▶ _Exercise brief_
Apart from the pictures, output all of the records exactly.

▶ _Data to examine_
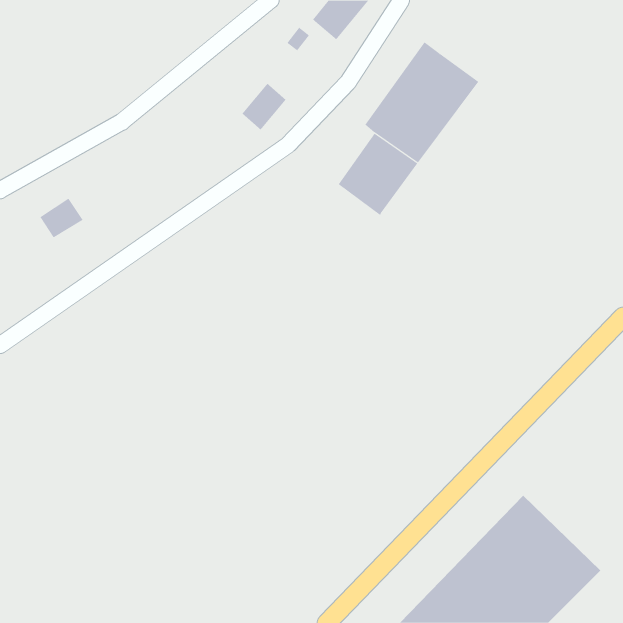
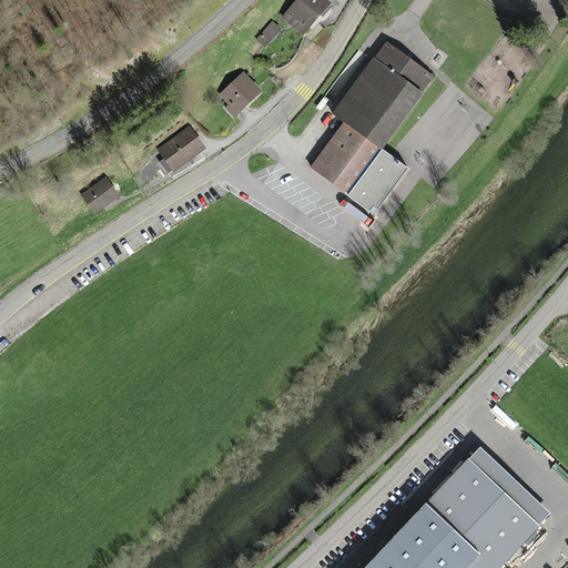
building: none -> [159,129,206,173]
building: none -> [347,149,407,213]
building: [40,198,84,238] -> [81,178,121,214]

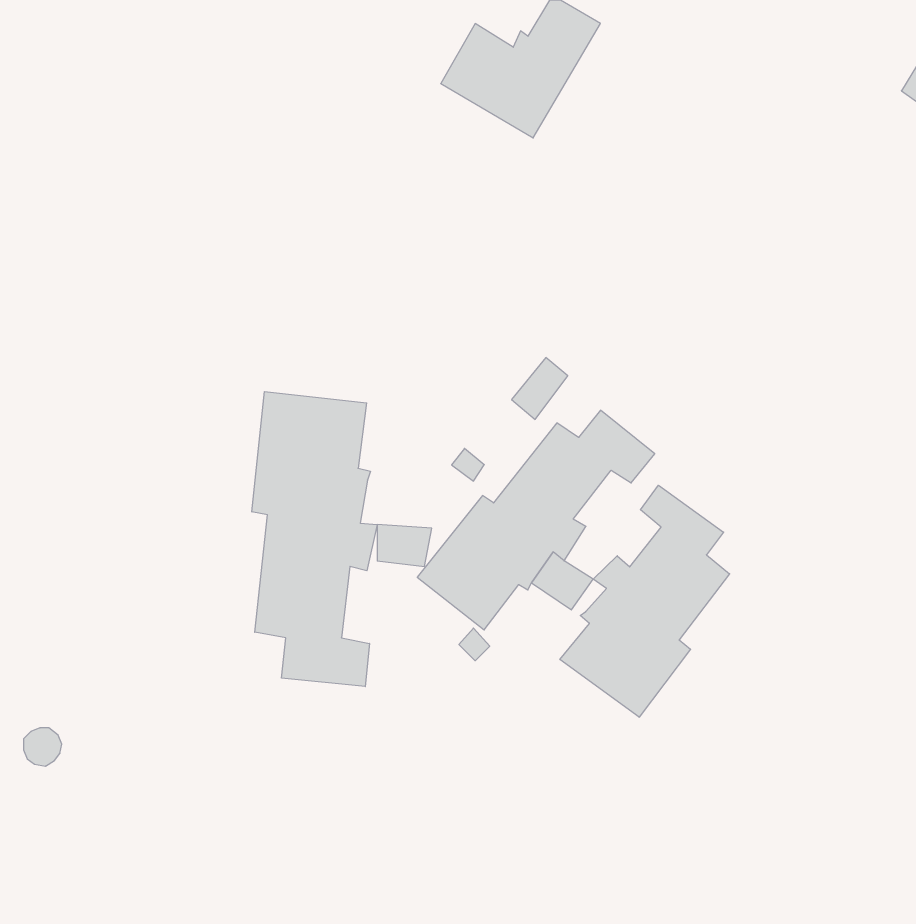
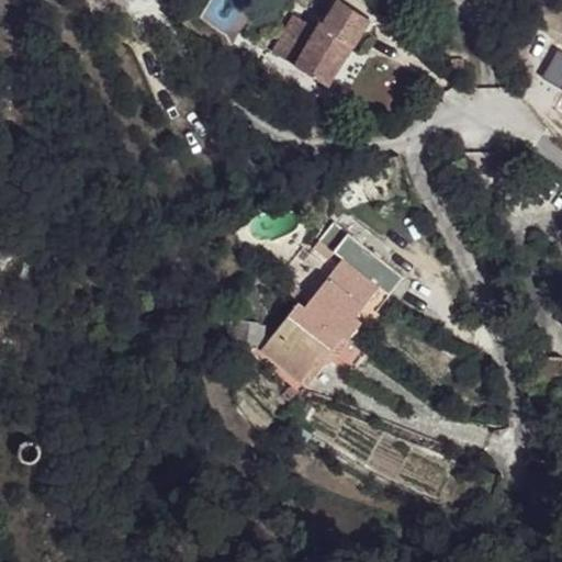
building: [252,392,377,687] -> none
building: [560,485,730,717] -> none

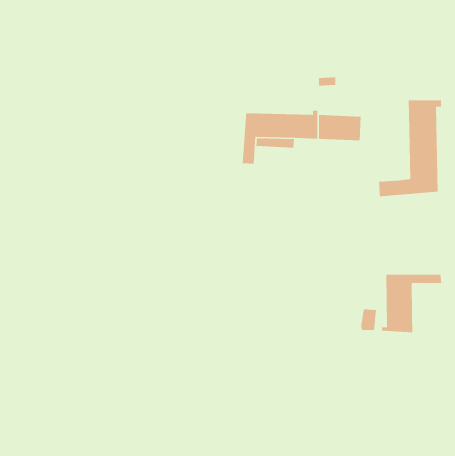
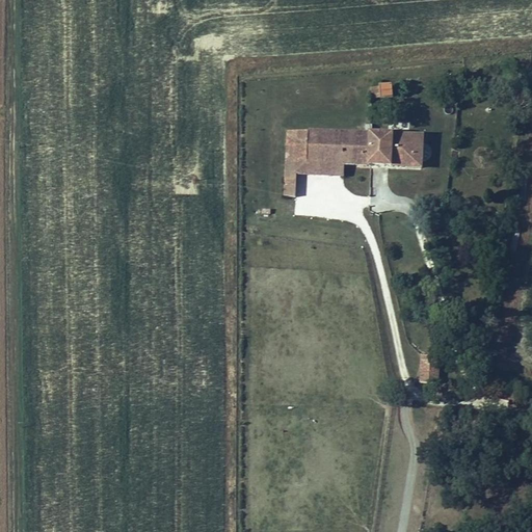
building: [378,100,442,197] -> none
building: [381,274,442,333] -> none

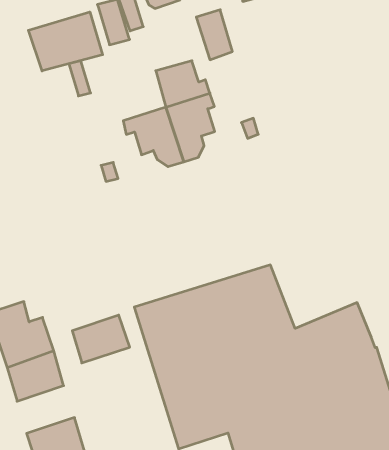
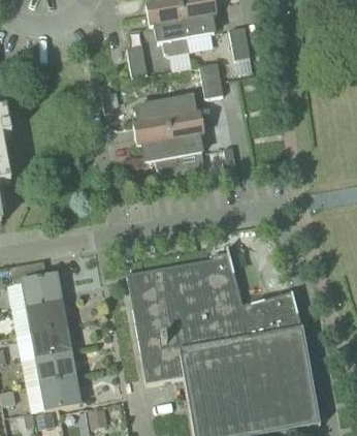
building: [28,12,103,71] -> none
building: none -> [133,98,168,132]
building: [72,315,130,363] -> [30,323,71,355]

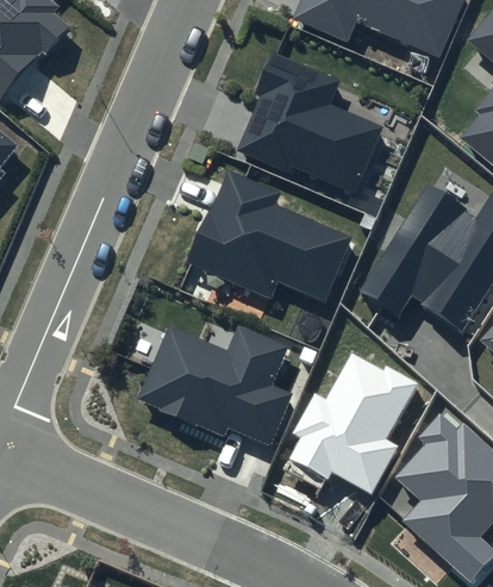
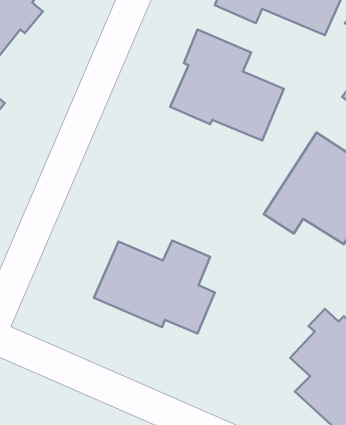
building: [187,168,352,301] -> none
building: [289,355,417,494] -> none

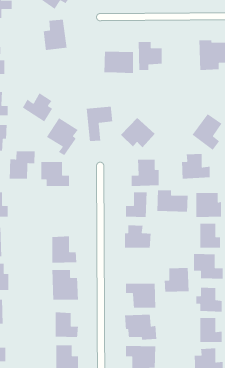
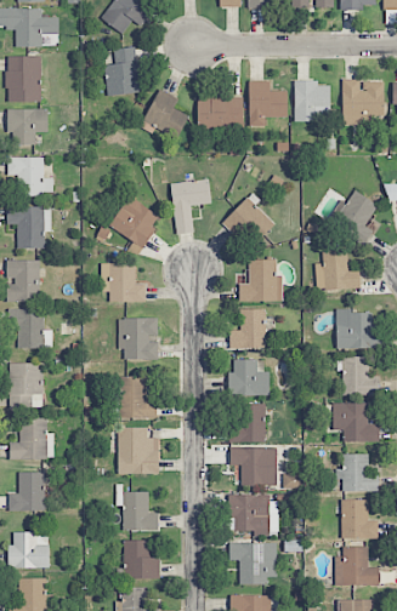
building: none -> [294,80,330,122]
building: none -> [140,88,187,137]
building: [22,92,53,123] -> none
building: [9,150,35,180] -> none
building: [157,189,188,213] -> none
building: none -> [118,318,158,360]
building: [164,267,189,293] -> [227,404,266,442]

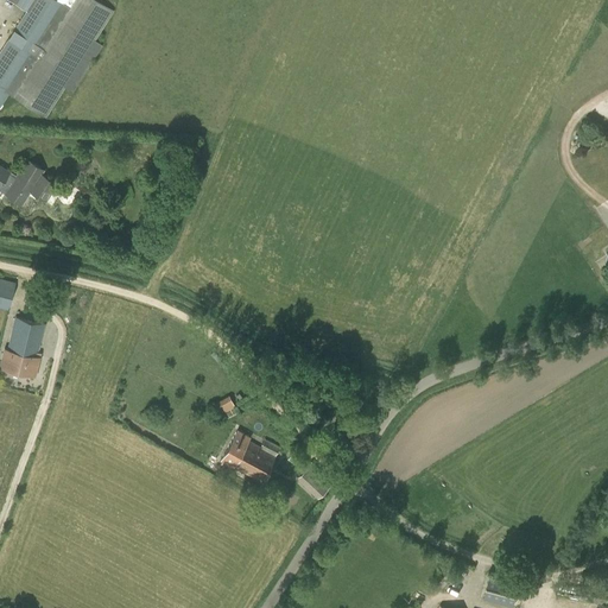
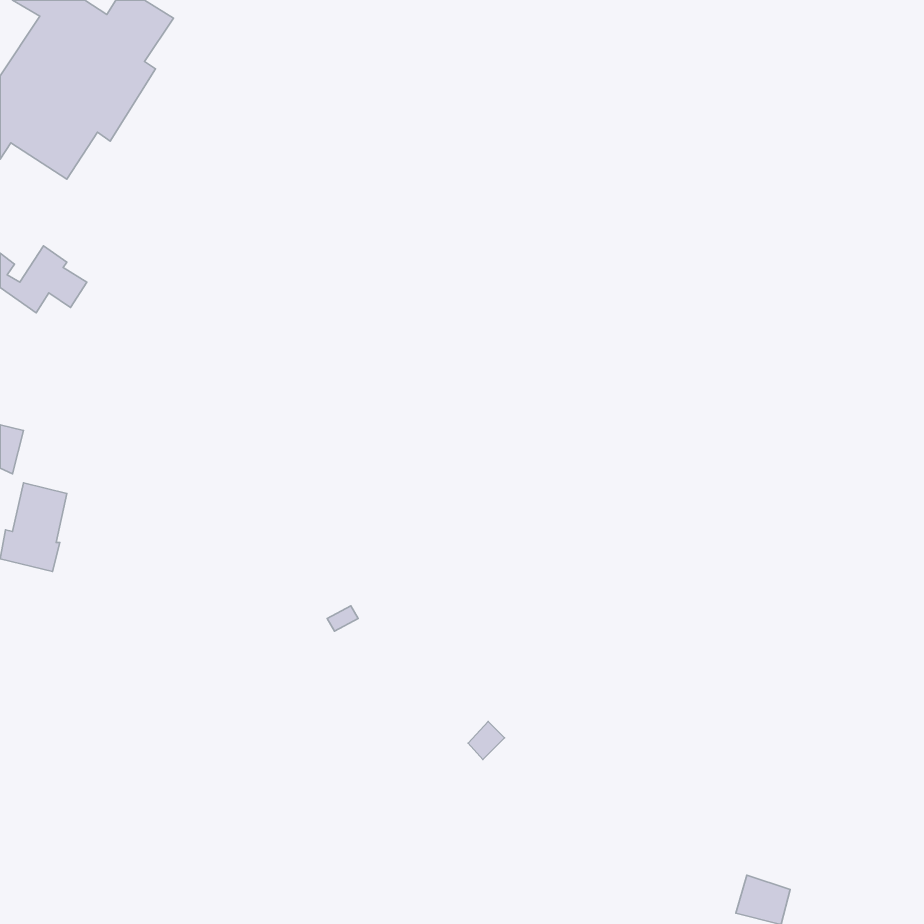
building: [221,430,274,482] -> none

▶ _Answer below_
building: none -> [159,129,206,173]
building: none -> [347,149,407,213]
building: [40,198,84,238] -> [81,178,121,214]

building: [252,392,377,687] -> none
building: [560,485,730,717] -> none

building: [378,100,442,197] -> none
building: [381,274,442,333] -> none

building: [28,12,103,71] -> none
building: none -> [133,98,168,132]
building: [72,315,130,363] -> [30,323,71,355]

building: [187,168,352,301] -> none
building: [289,355,417,494] -> none

building: none -> [294,80,330,122]
building: none -> [140,88,187,137]
building: [22,92,53,123] -> none
building: [9,150,35,180] -> none
building: [157,189,188,213] -> none
building: none -> [118,318,158,360]
building: [164,267,189,293] -> [227,404,266,442]

building: [221,430,274,482] -> none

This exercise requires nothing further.